[Image comparison data]
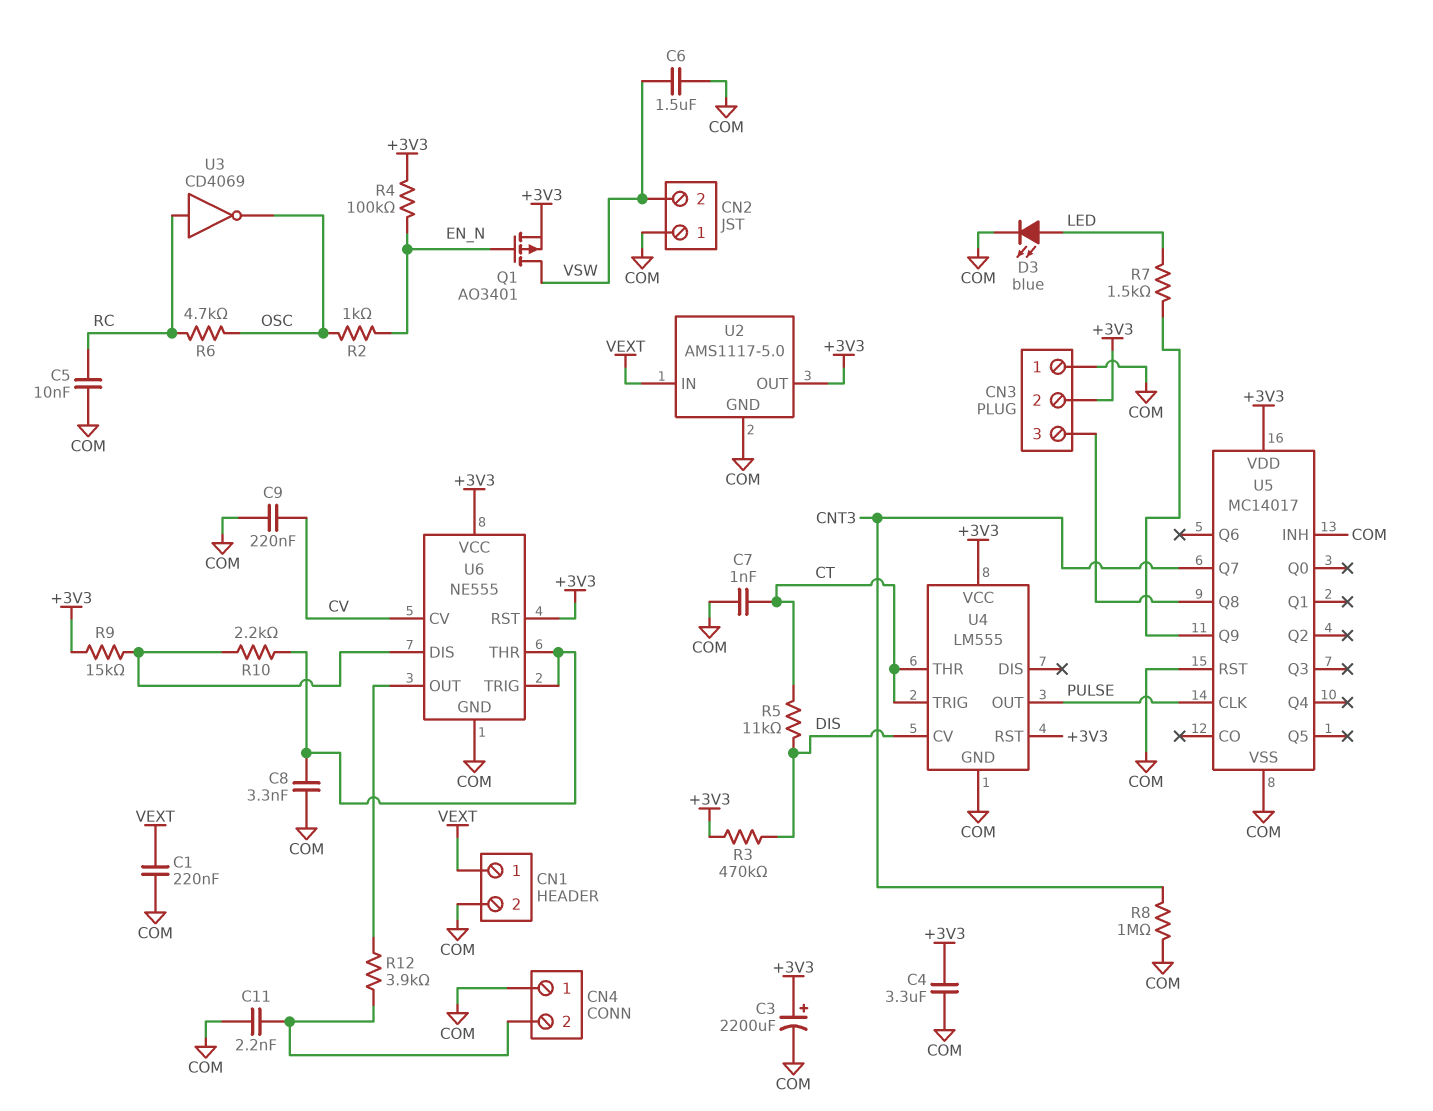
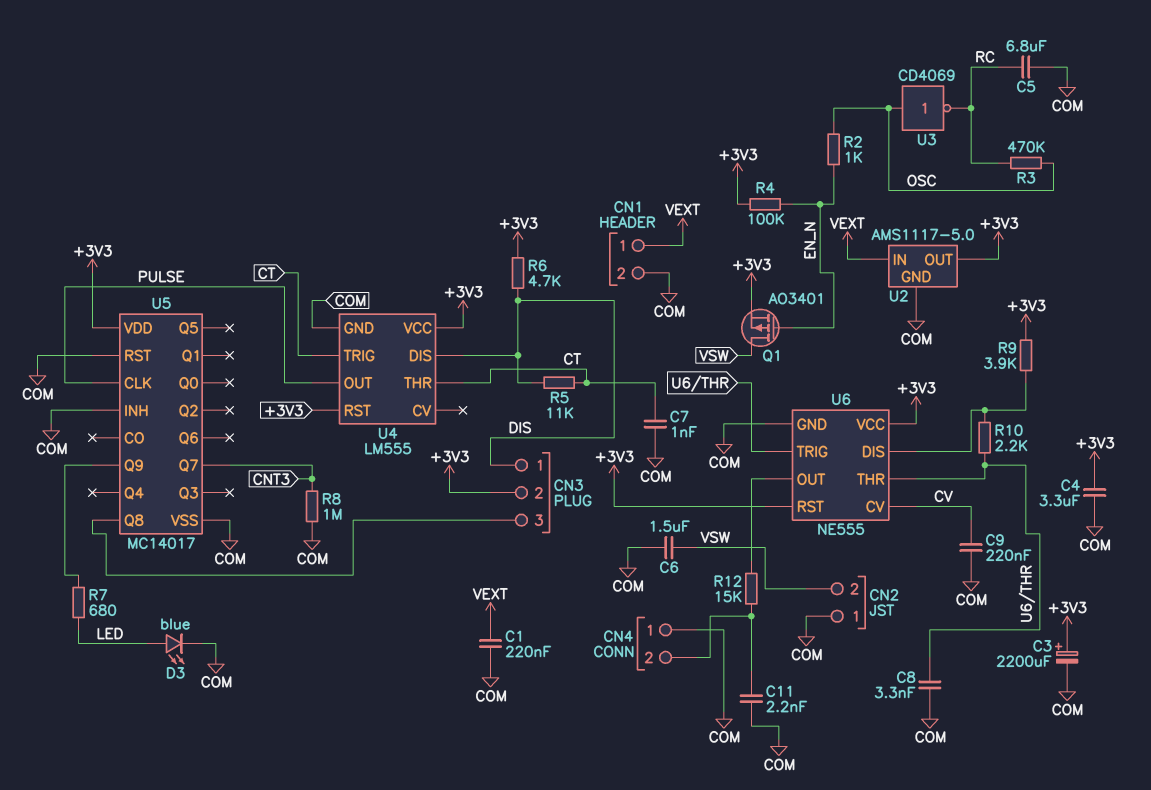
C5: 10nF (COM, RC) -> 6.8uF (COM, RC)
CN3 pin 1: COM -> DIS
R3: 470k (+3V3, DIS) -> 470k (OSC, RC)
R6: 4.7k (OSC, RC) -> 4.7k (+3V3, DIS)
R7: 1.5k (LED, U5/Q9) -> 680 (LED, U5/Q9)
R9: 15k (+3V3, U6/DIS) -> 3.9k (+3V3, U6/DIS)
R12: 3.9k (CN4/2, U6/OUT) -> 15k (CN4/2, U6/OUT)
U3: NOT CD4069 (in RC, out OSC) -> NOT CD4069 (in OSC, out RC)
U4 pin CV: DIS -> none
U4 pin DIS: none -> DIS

--

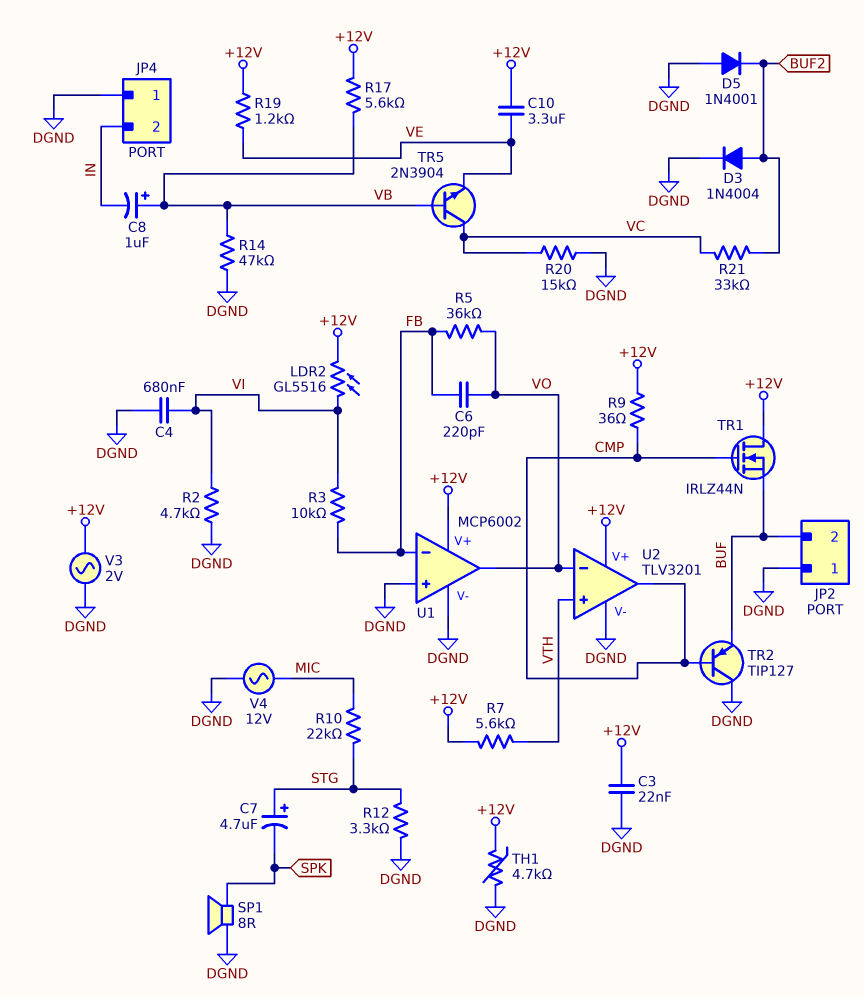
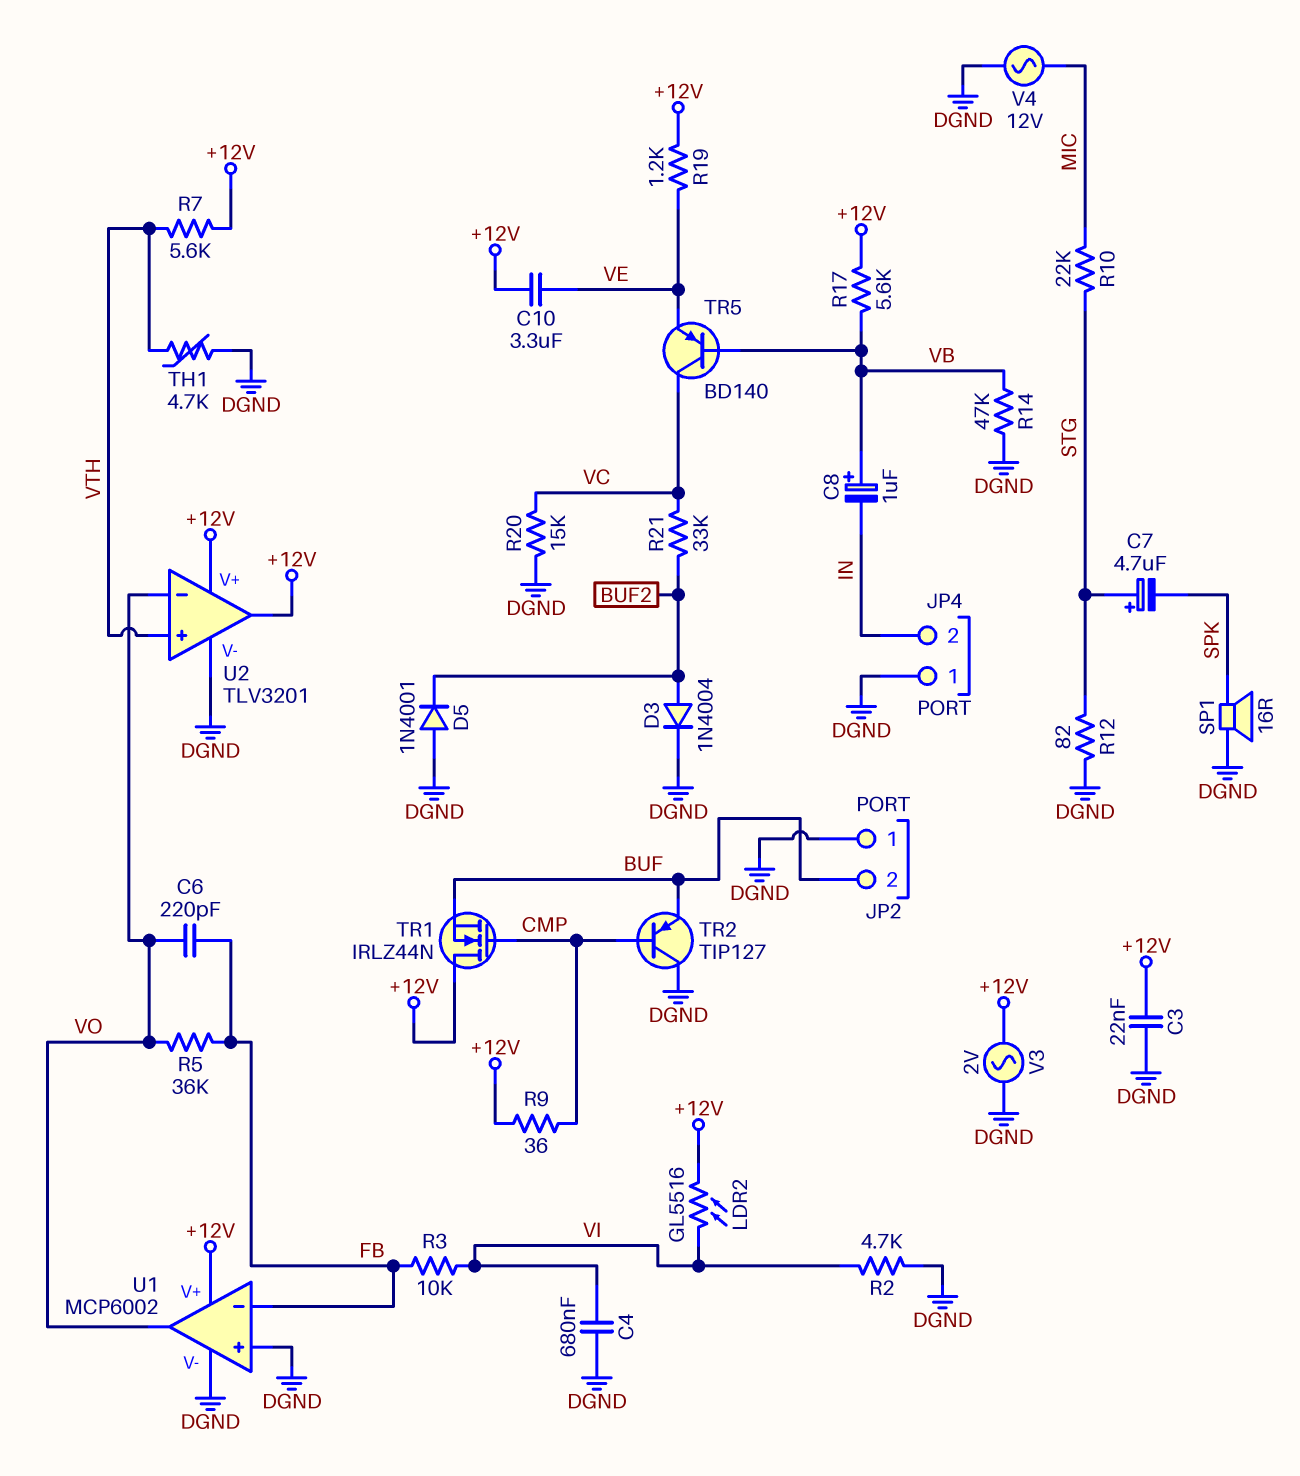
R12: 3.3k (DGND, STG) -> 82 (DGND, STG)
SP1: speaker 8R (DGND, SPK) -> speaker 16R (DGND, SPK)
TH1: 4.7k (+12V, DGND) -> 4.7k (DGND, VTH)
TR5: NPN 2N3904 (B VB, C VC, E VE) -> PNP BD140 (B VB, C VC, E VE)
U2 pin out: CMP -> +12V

# Work instructions
Using the entries shown above, reproduce verbatim the lines from the line bearing "C5: 10nF (COM, RC) -> 6.8uF (COM, RC)" to the line bearing "U4 pin DIS: none -> DIS", inclusive.

# Solution for this task
C5: 10nF (COM, RC) -> 6.8uF (COM, RC)
CN3 pin 1: COM -> DIS
R3: 470k (+3V3, DIS) -> 470k (OSC, RC)
R6: 4.7k (OSC, RC) -> 4.7k (+3V3, DIS)
R7: 1.5k (LED, U5/Q9) -> 680 (LED, U5/Q9)
R9: 15k (+3V3, U6/DIS) -> 3.9k (+3V3, U6/DIS)
R12: 3.9k (CN4/2, U6/OUT) -> 15k (CN4/2, U6/OUT)
U3: NOT CD4069 (in RC, out OSC) -> NOT CD4069 (in OSC, out RC)
U4 pin CV: DIS -> none
U4 pin DIS: none -> DIS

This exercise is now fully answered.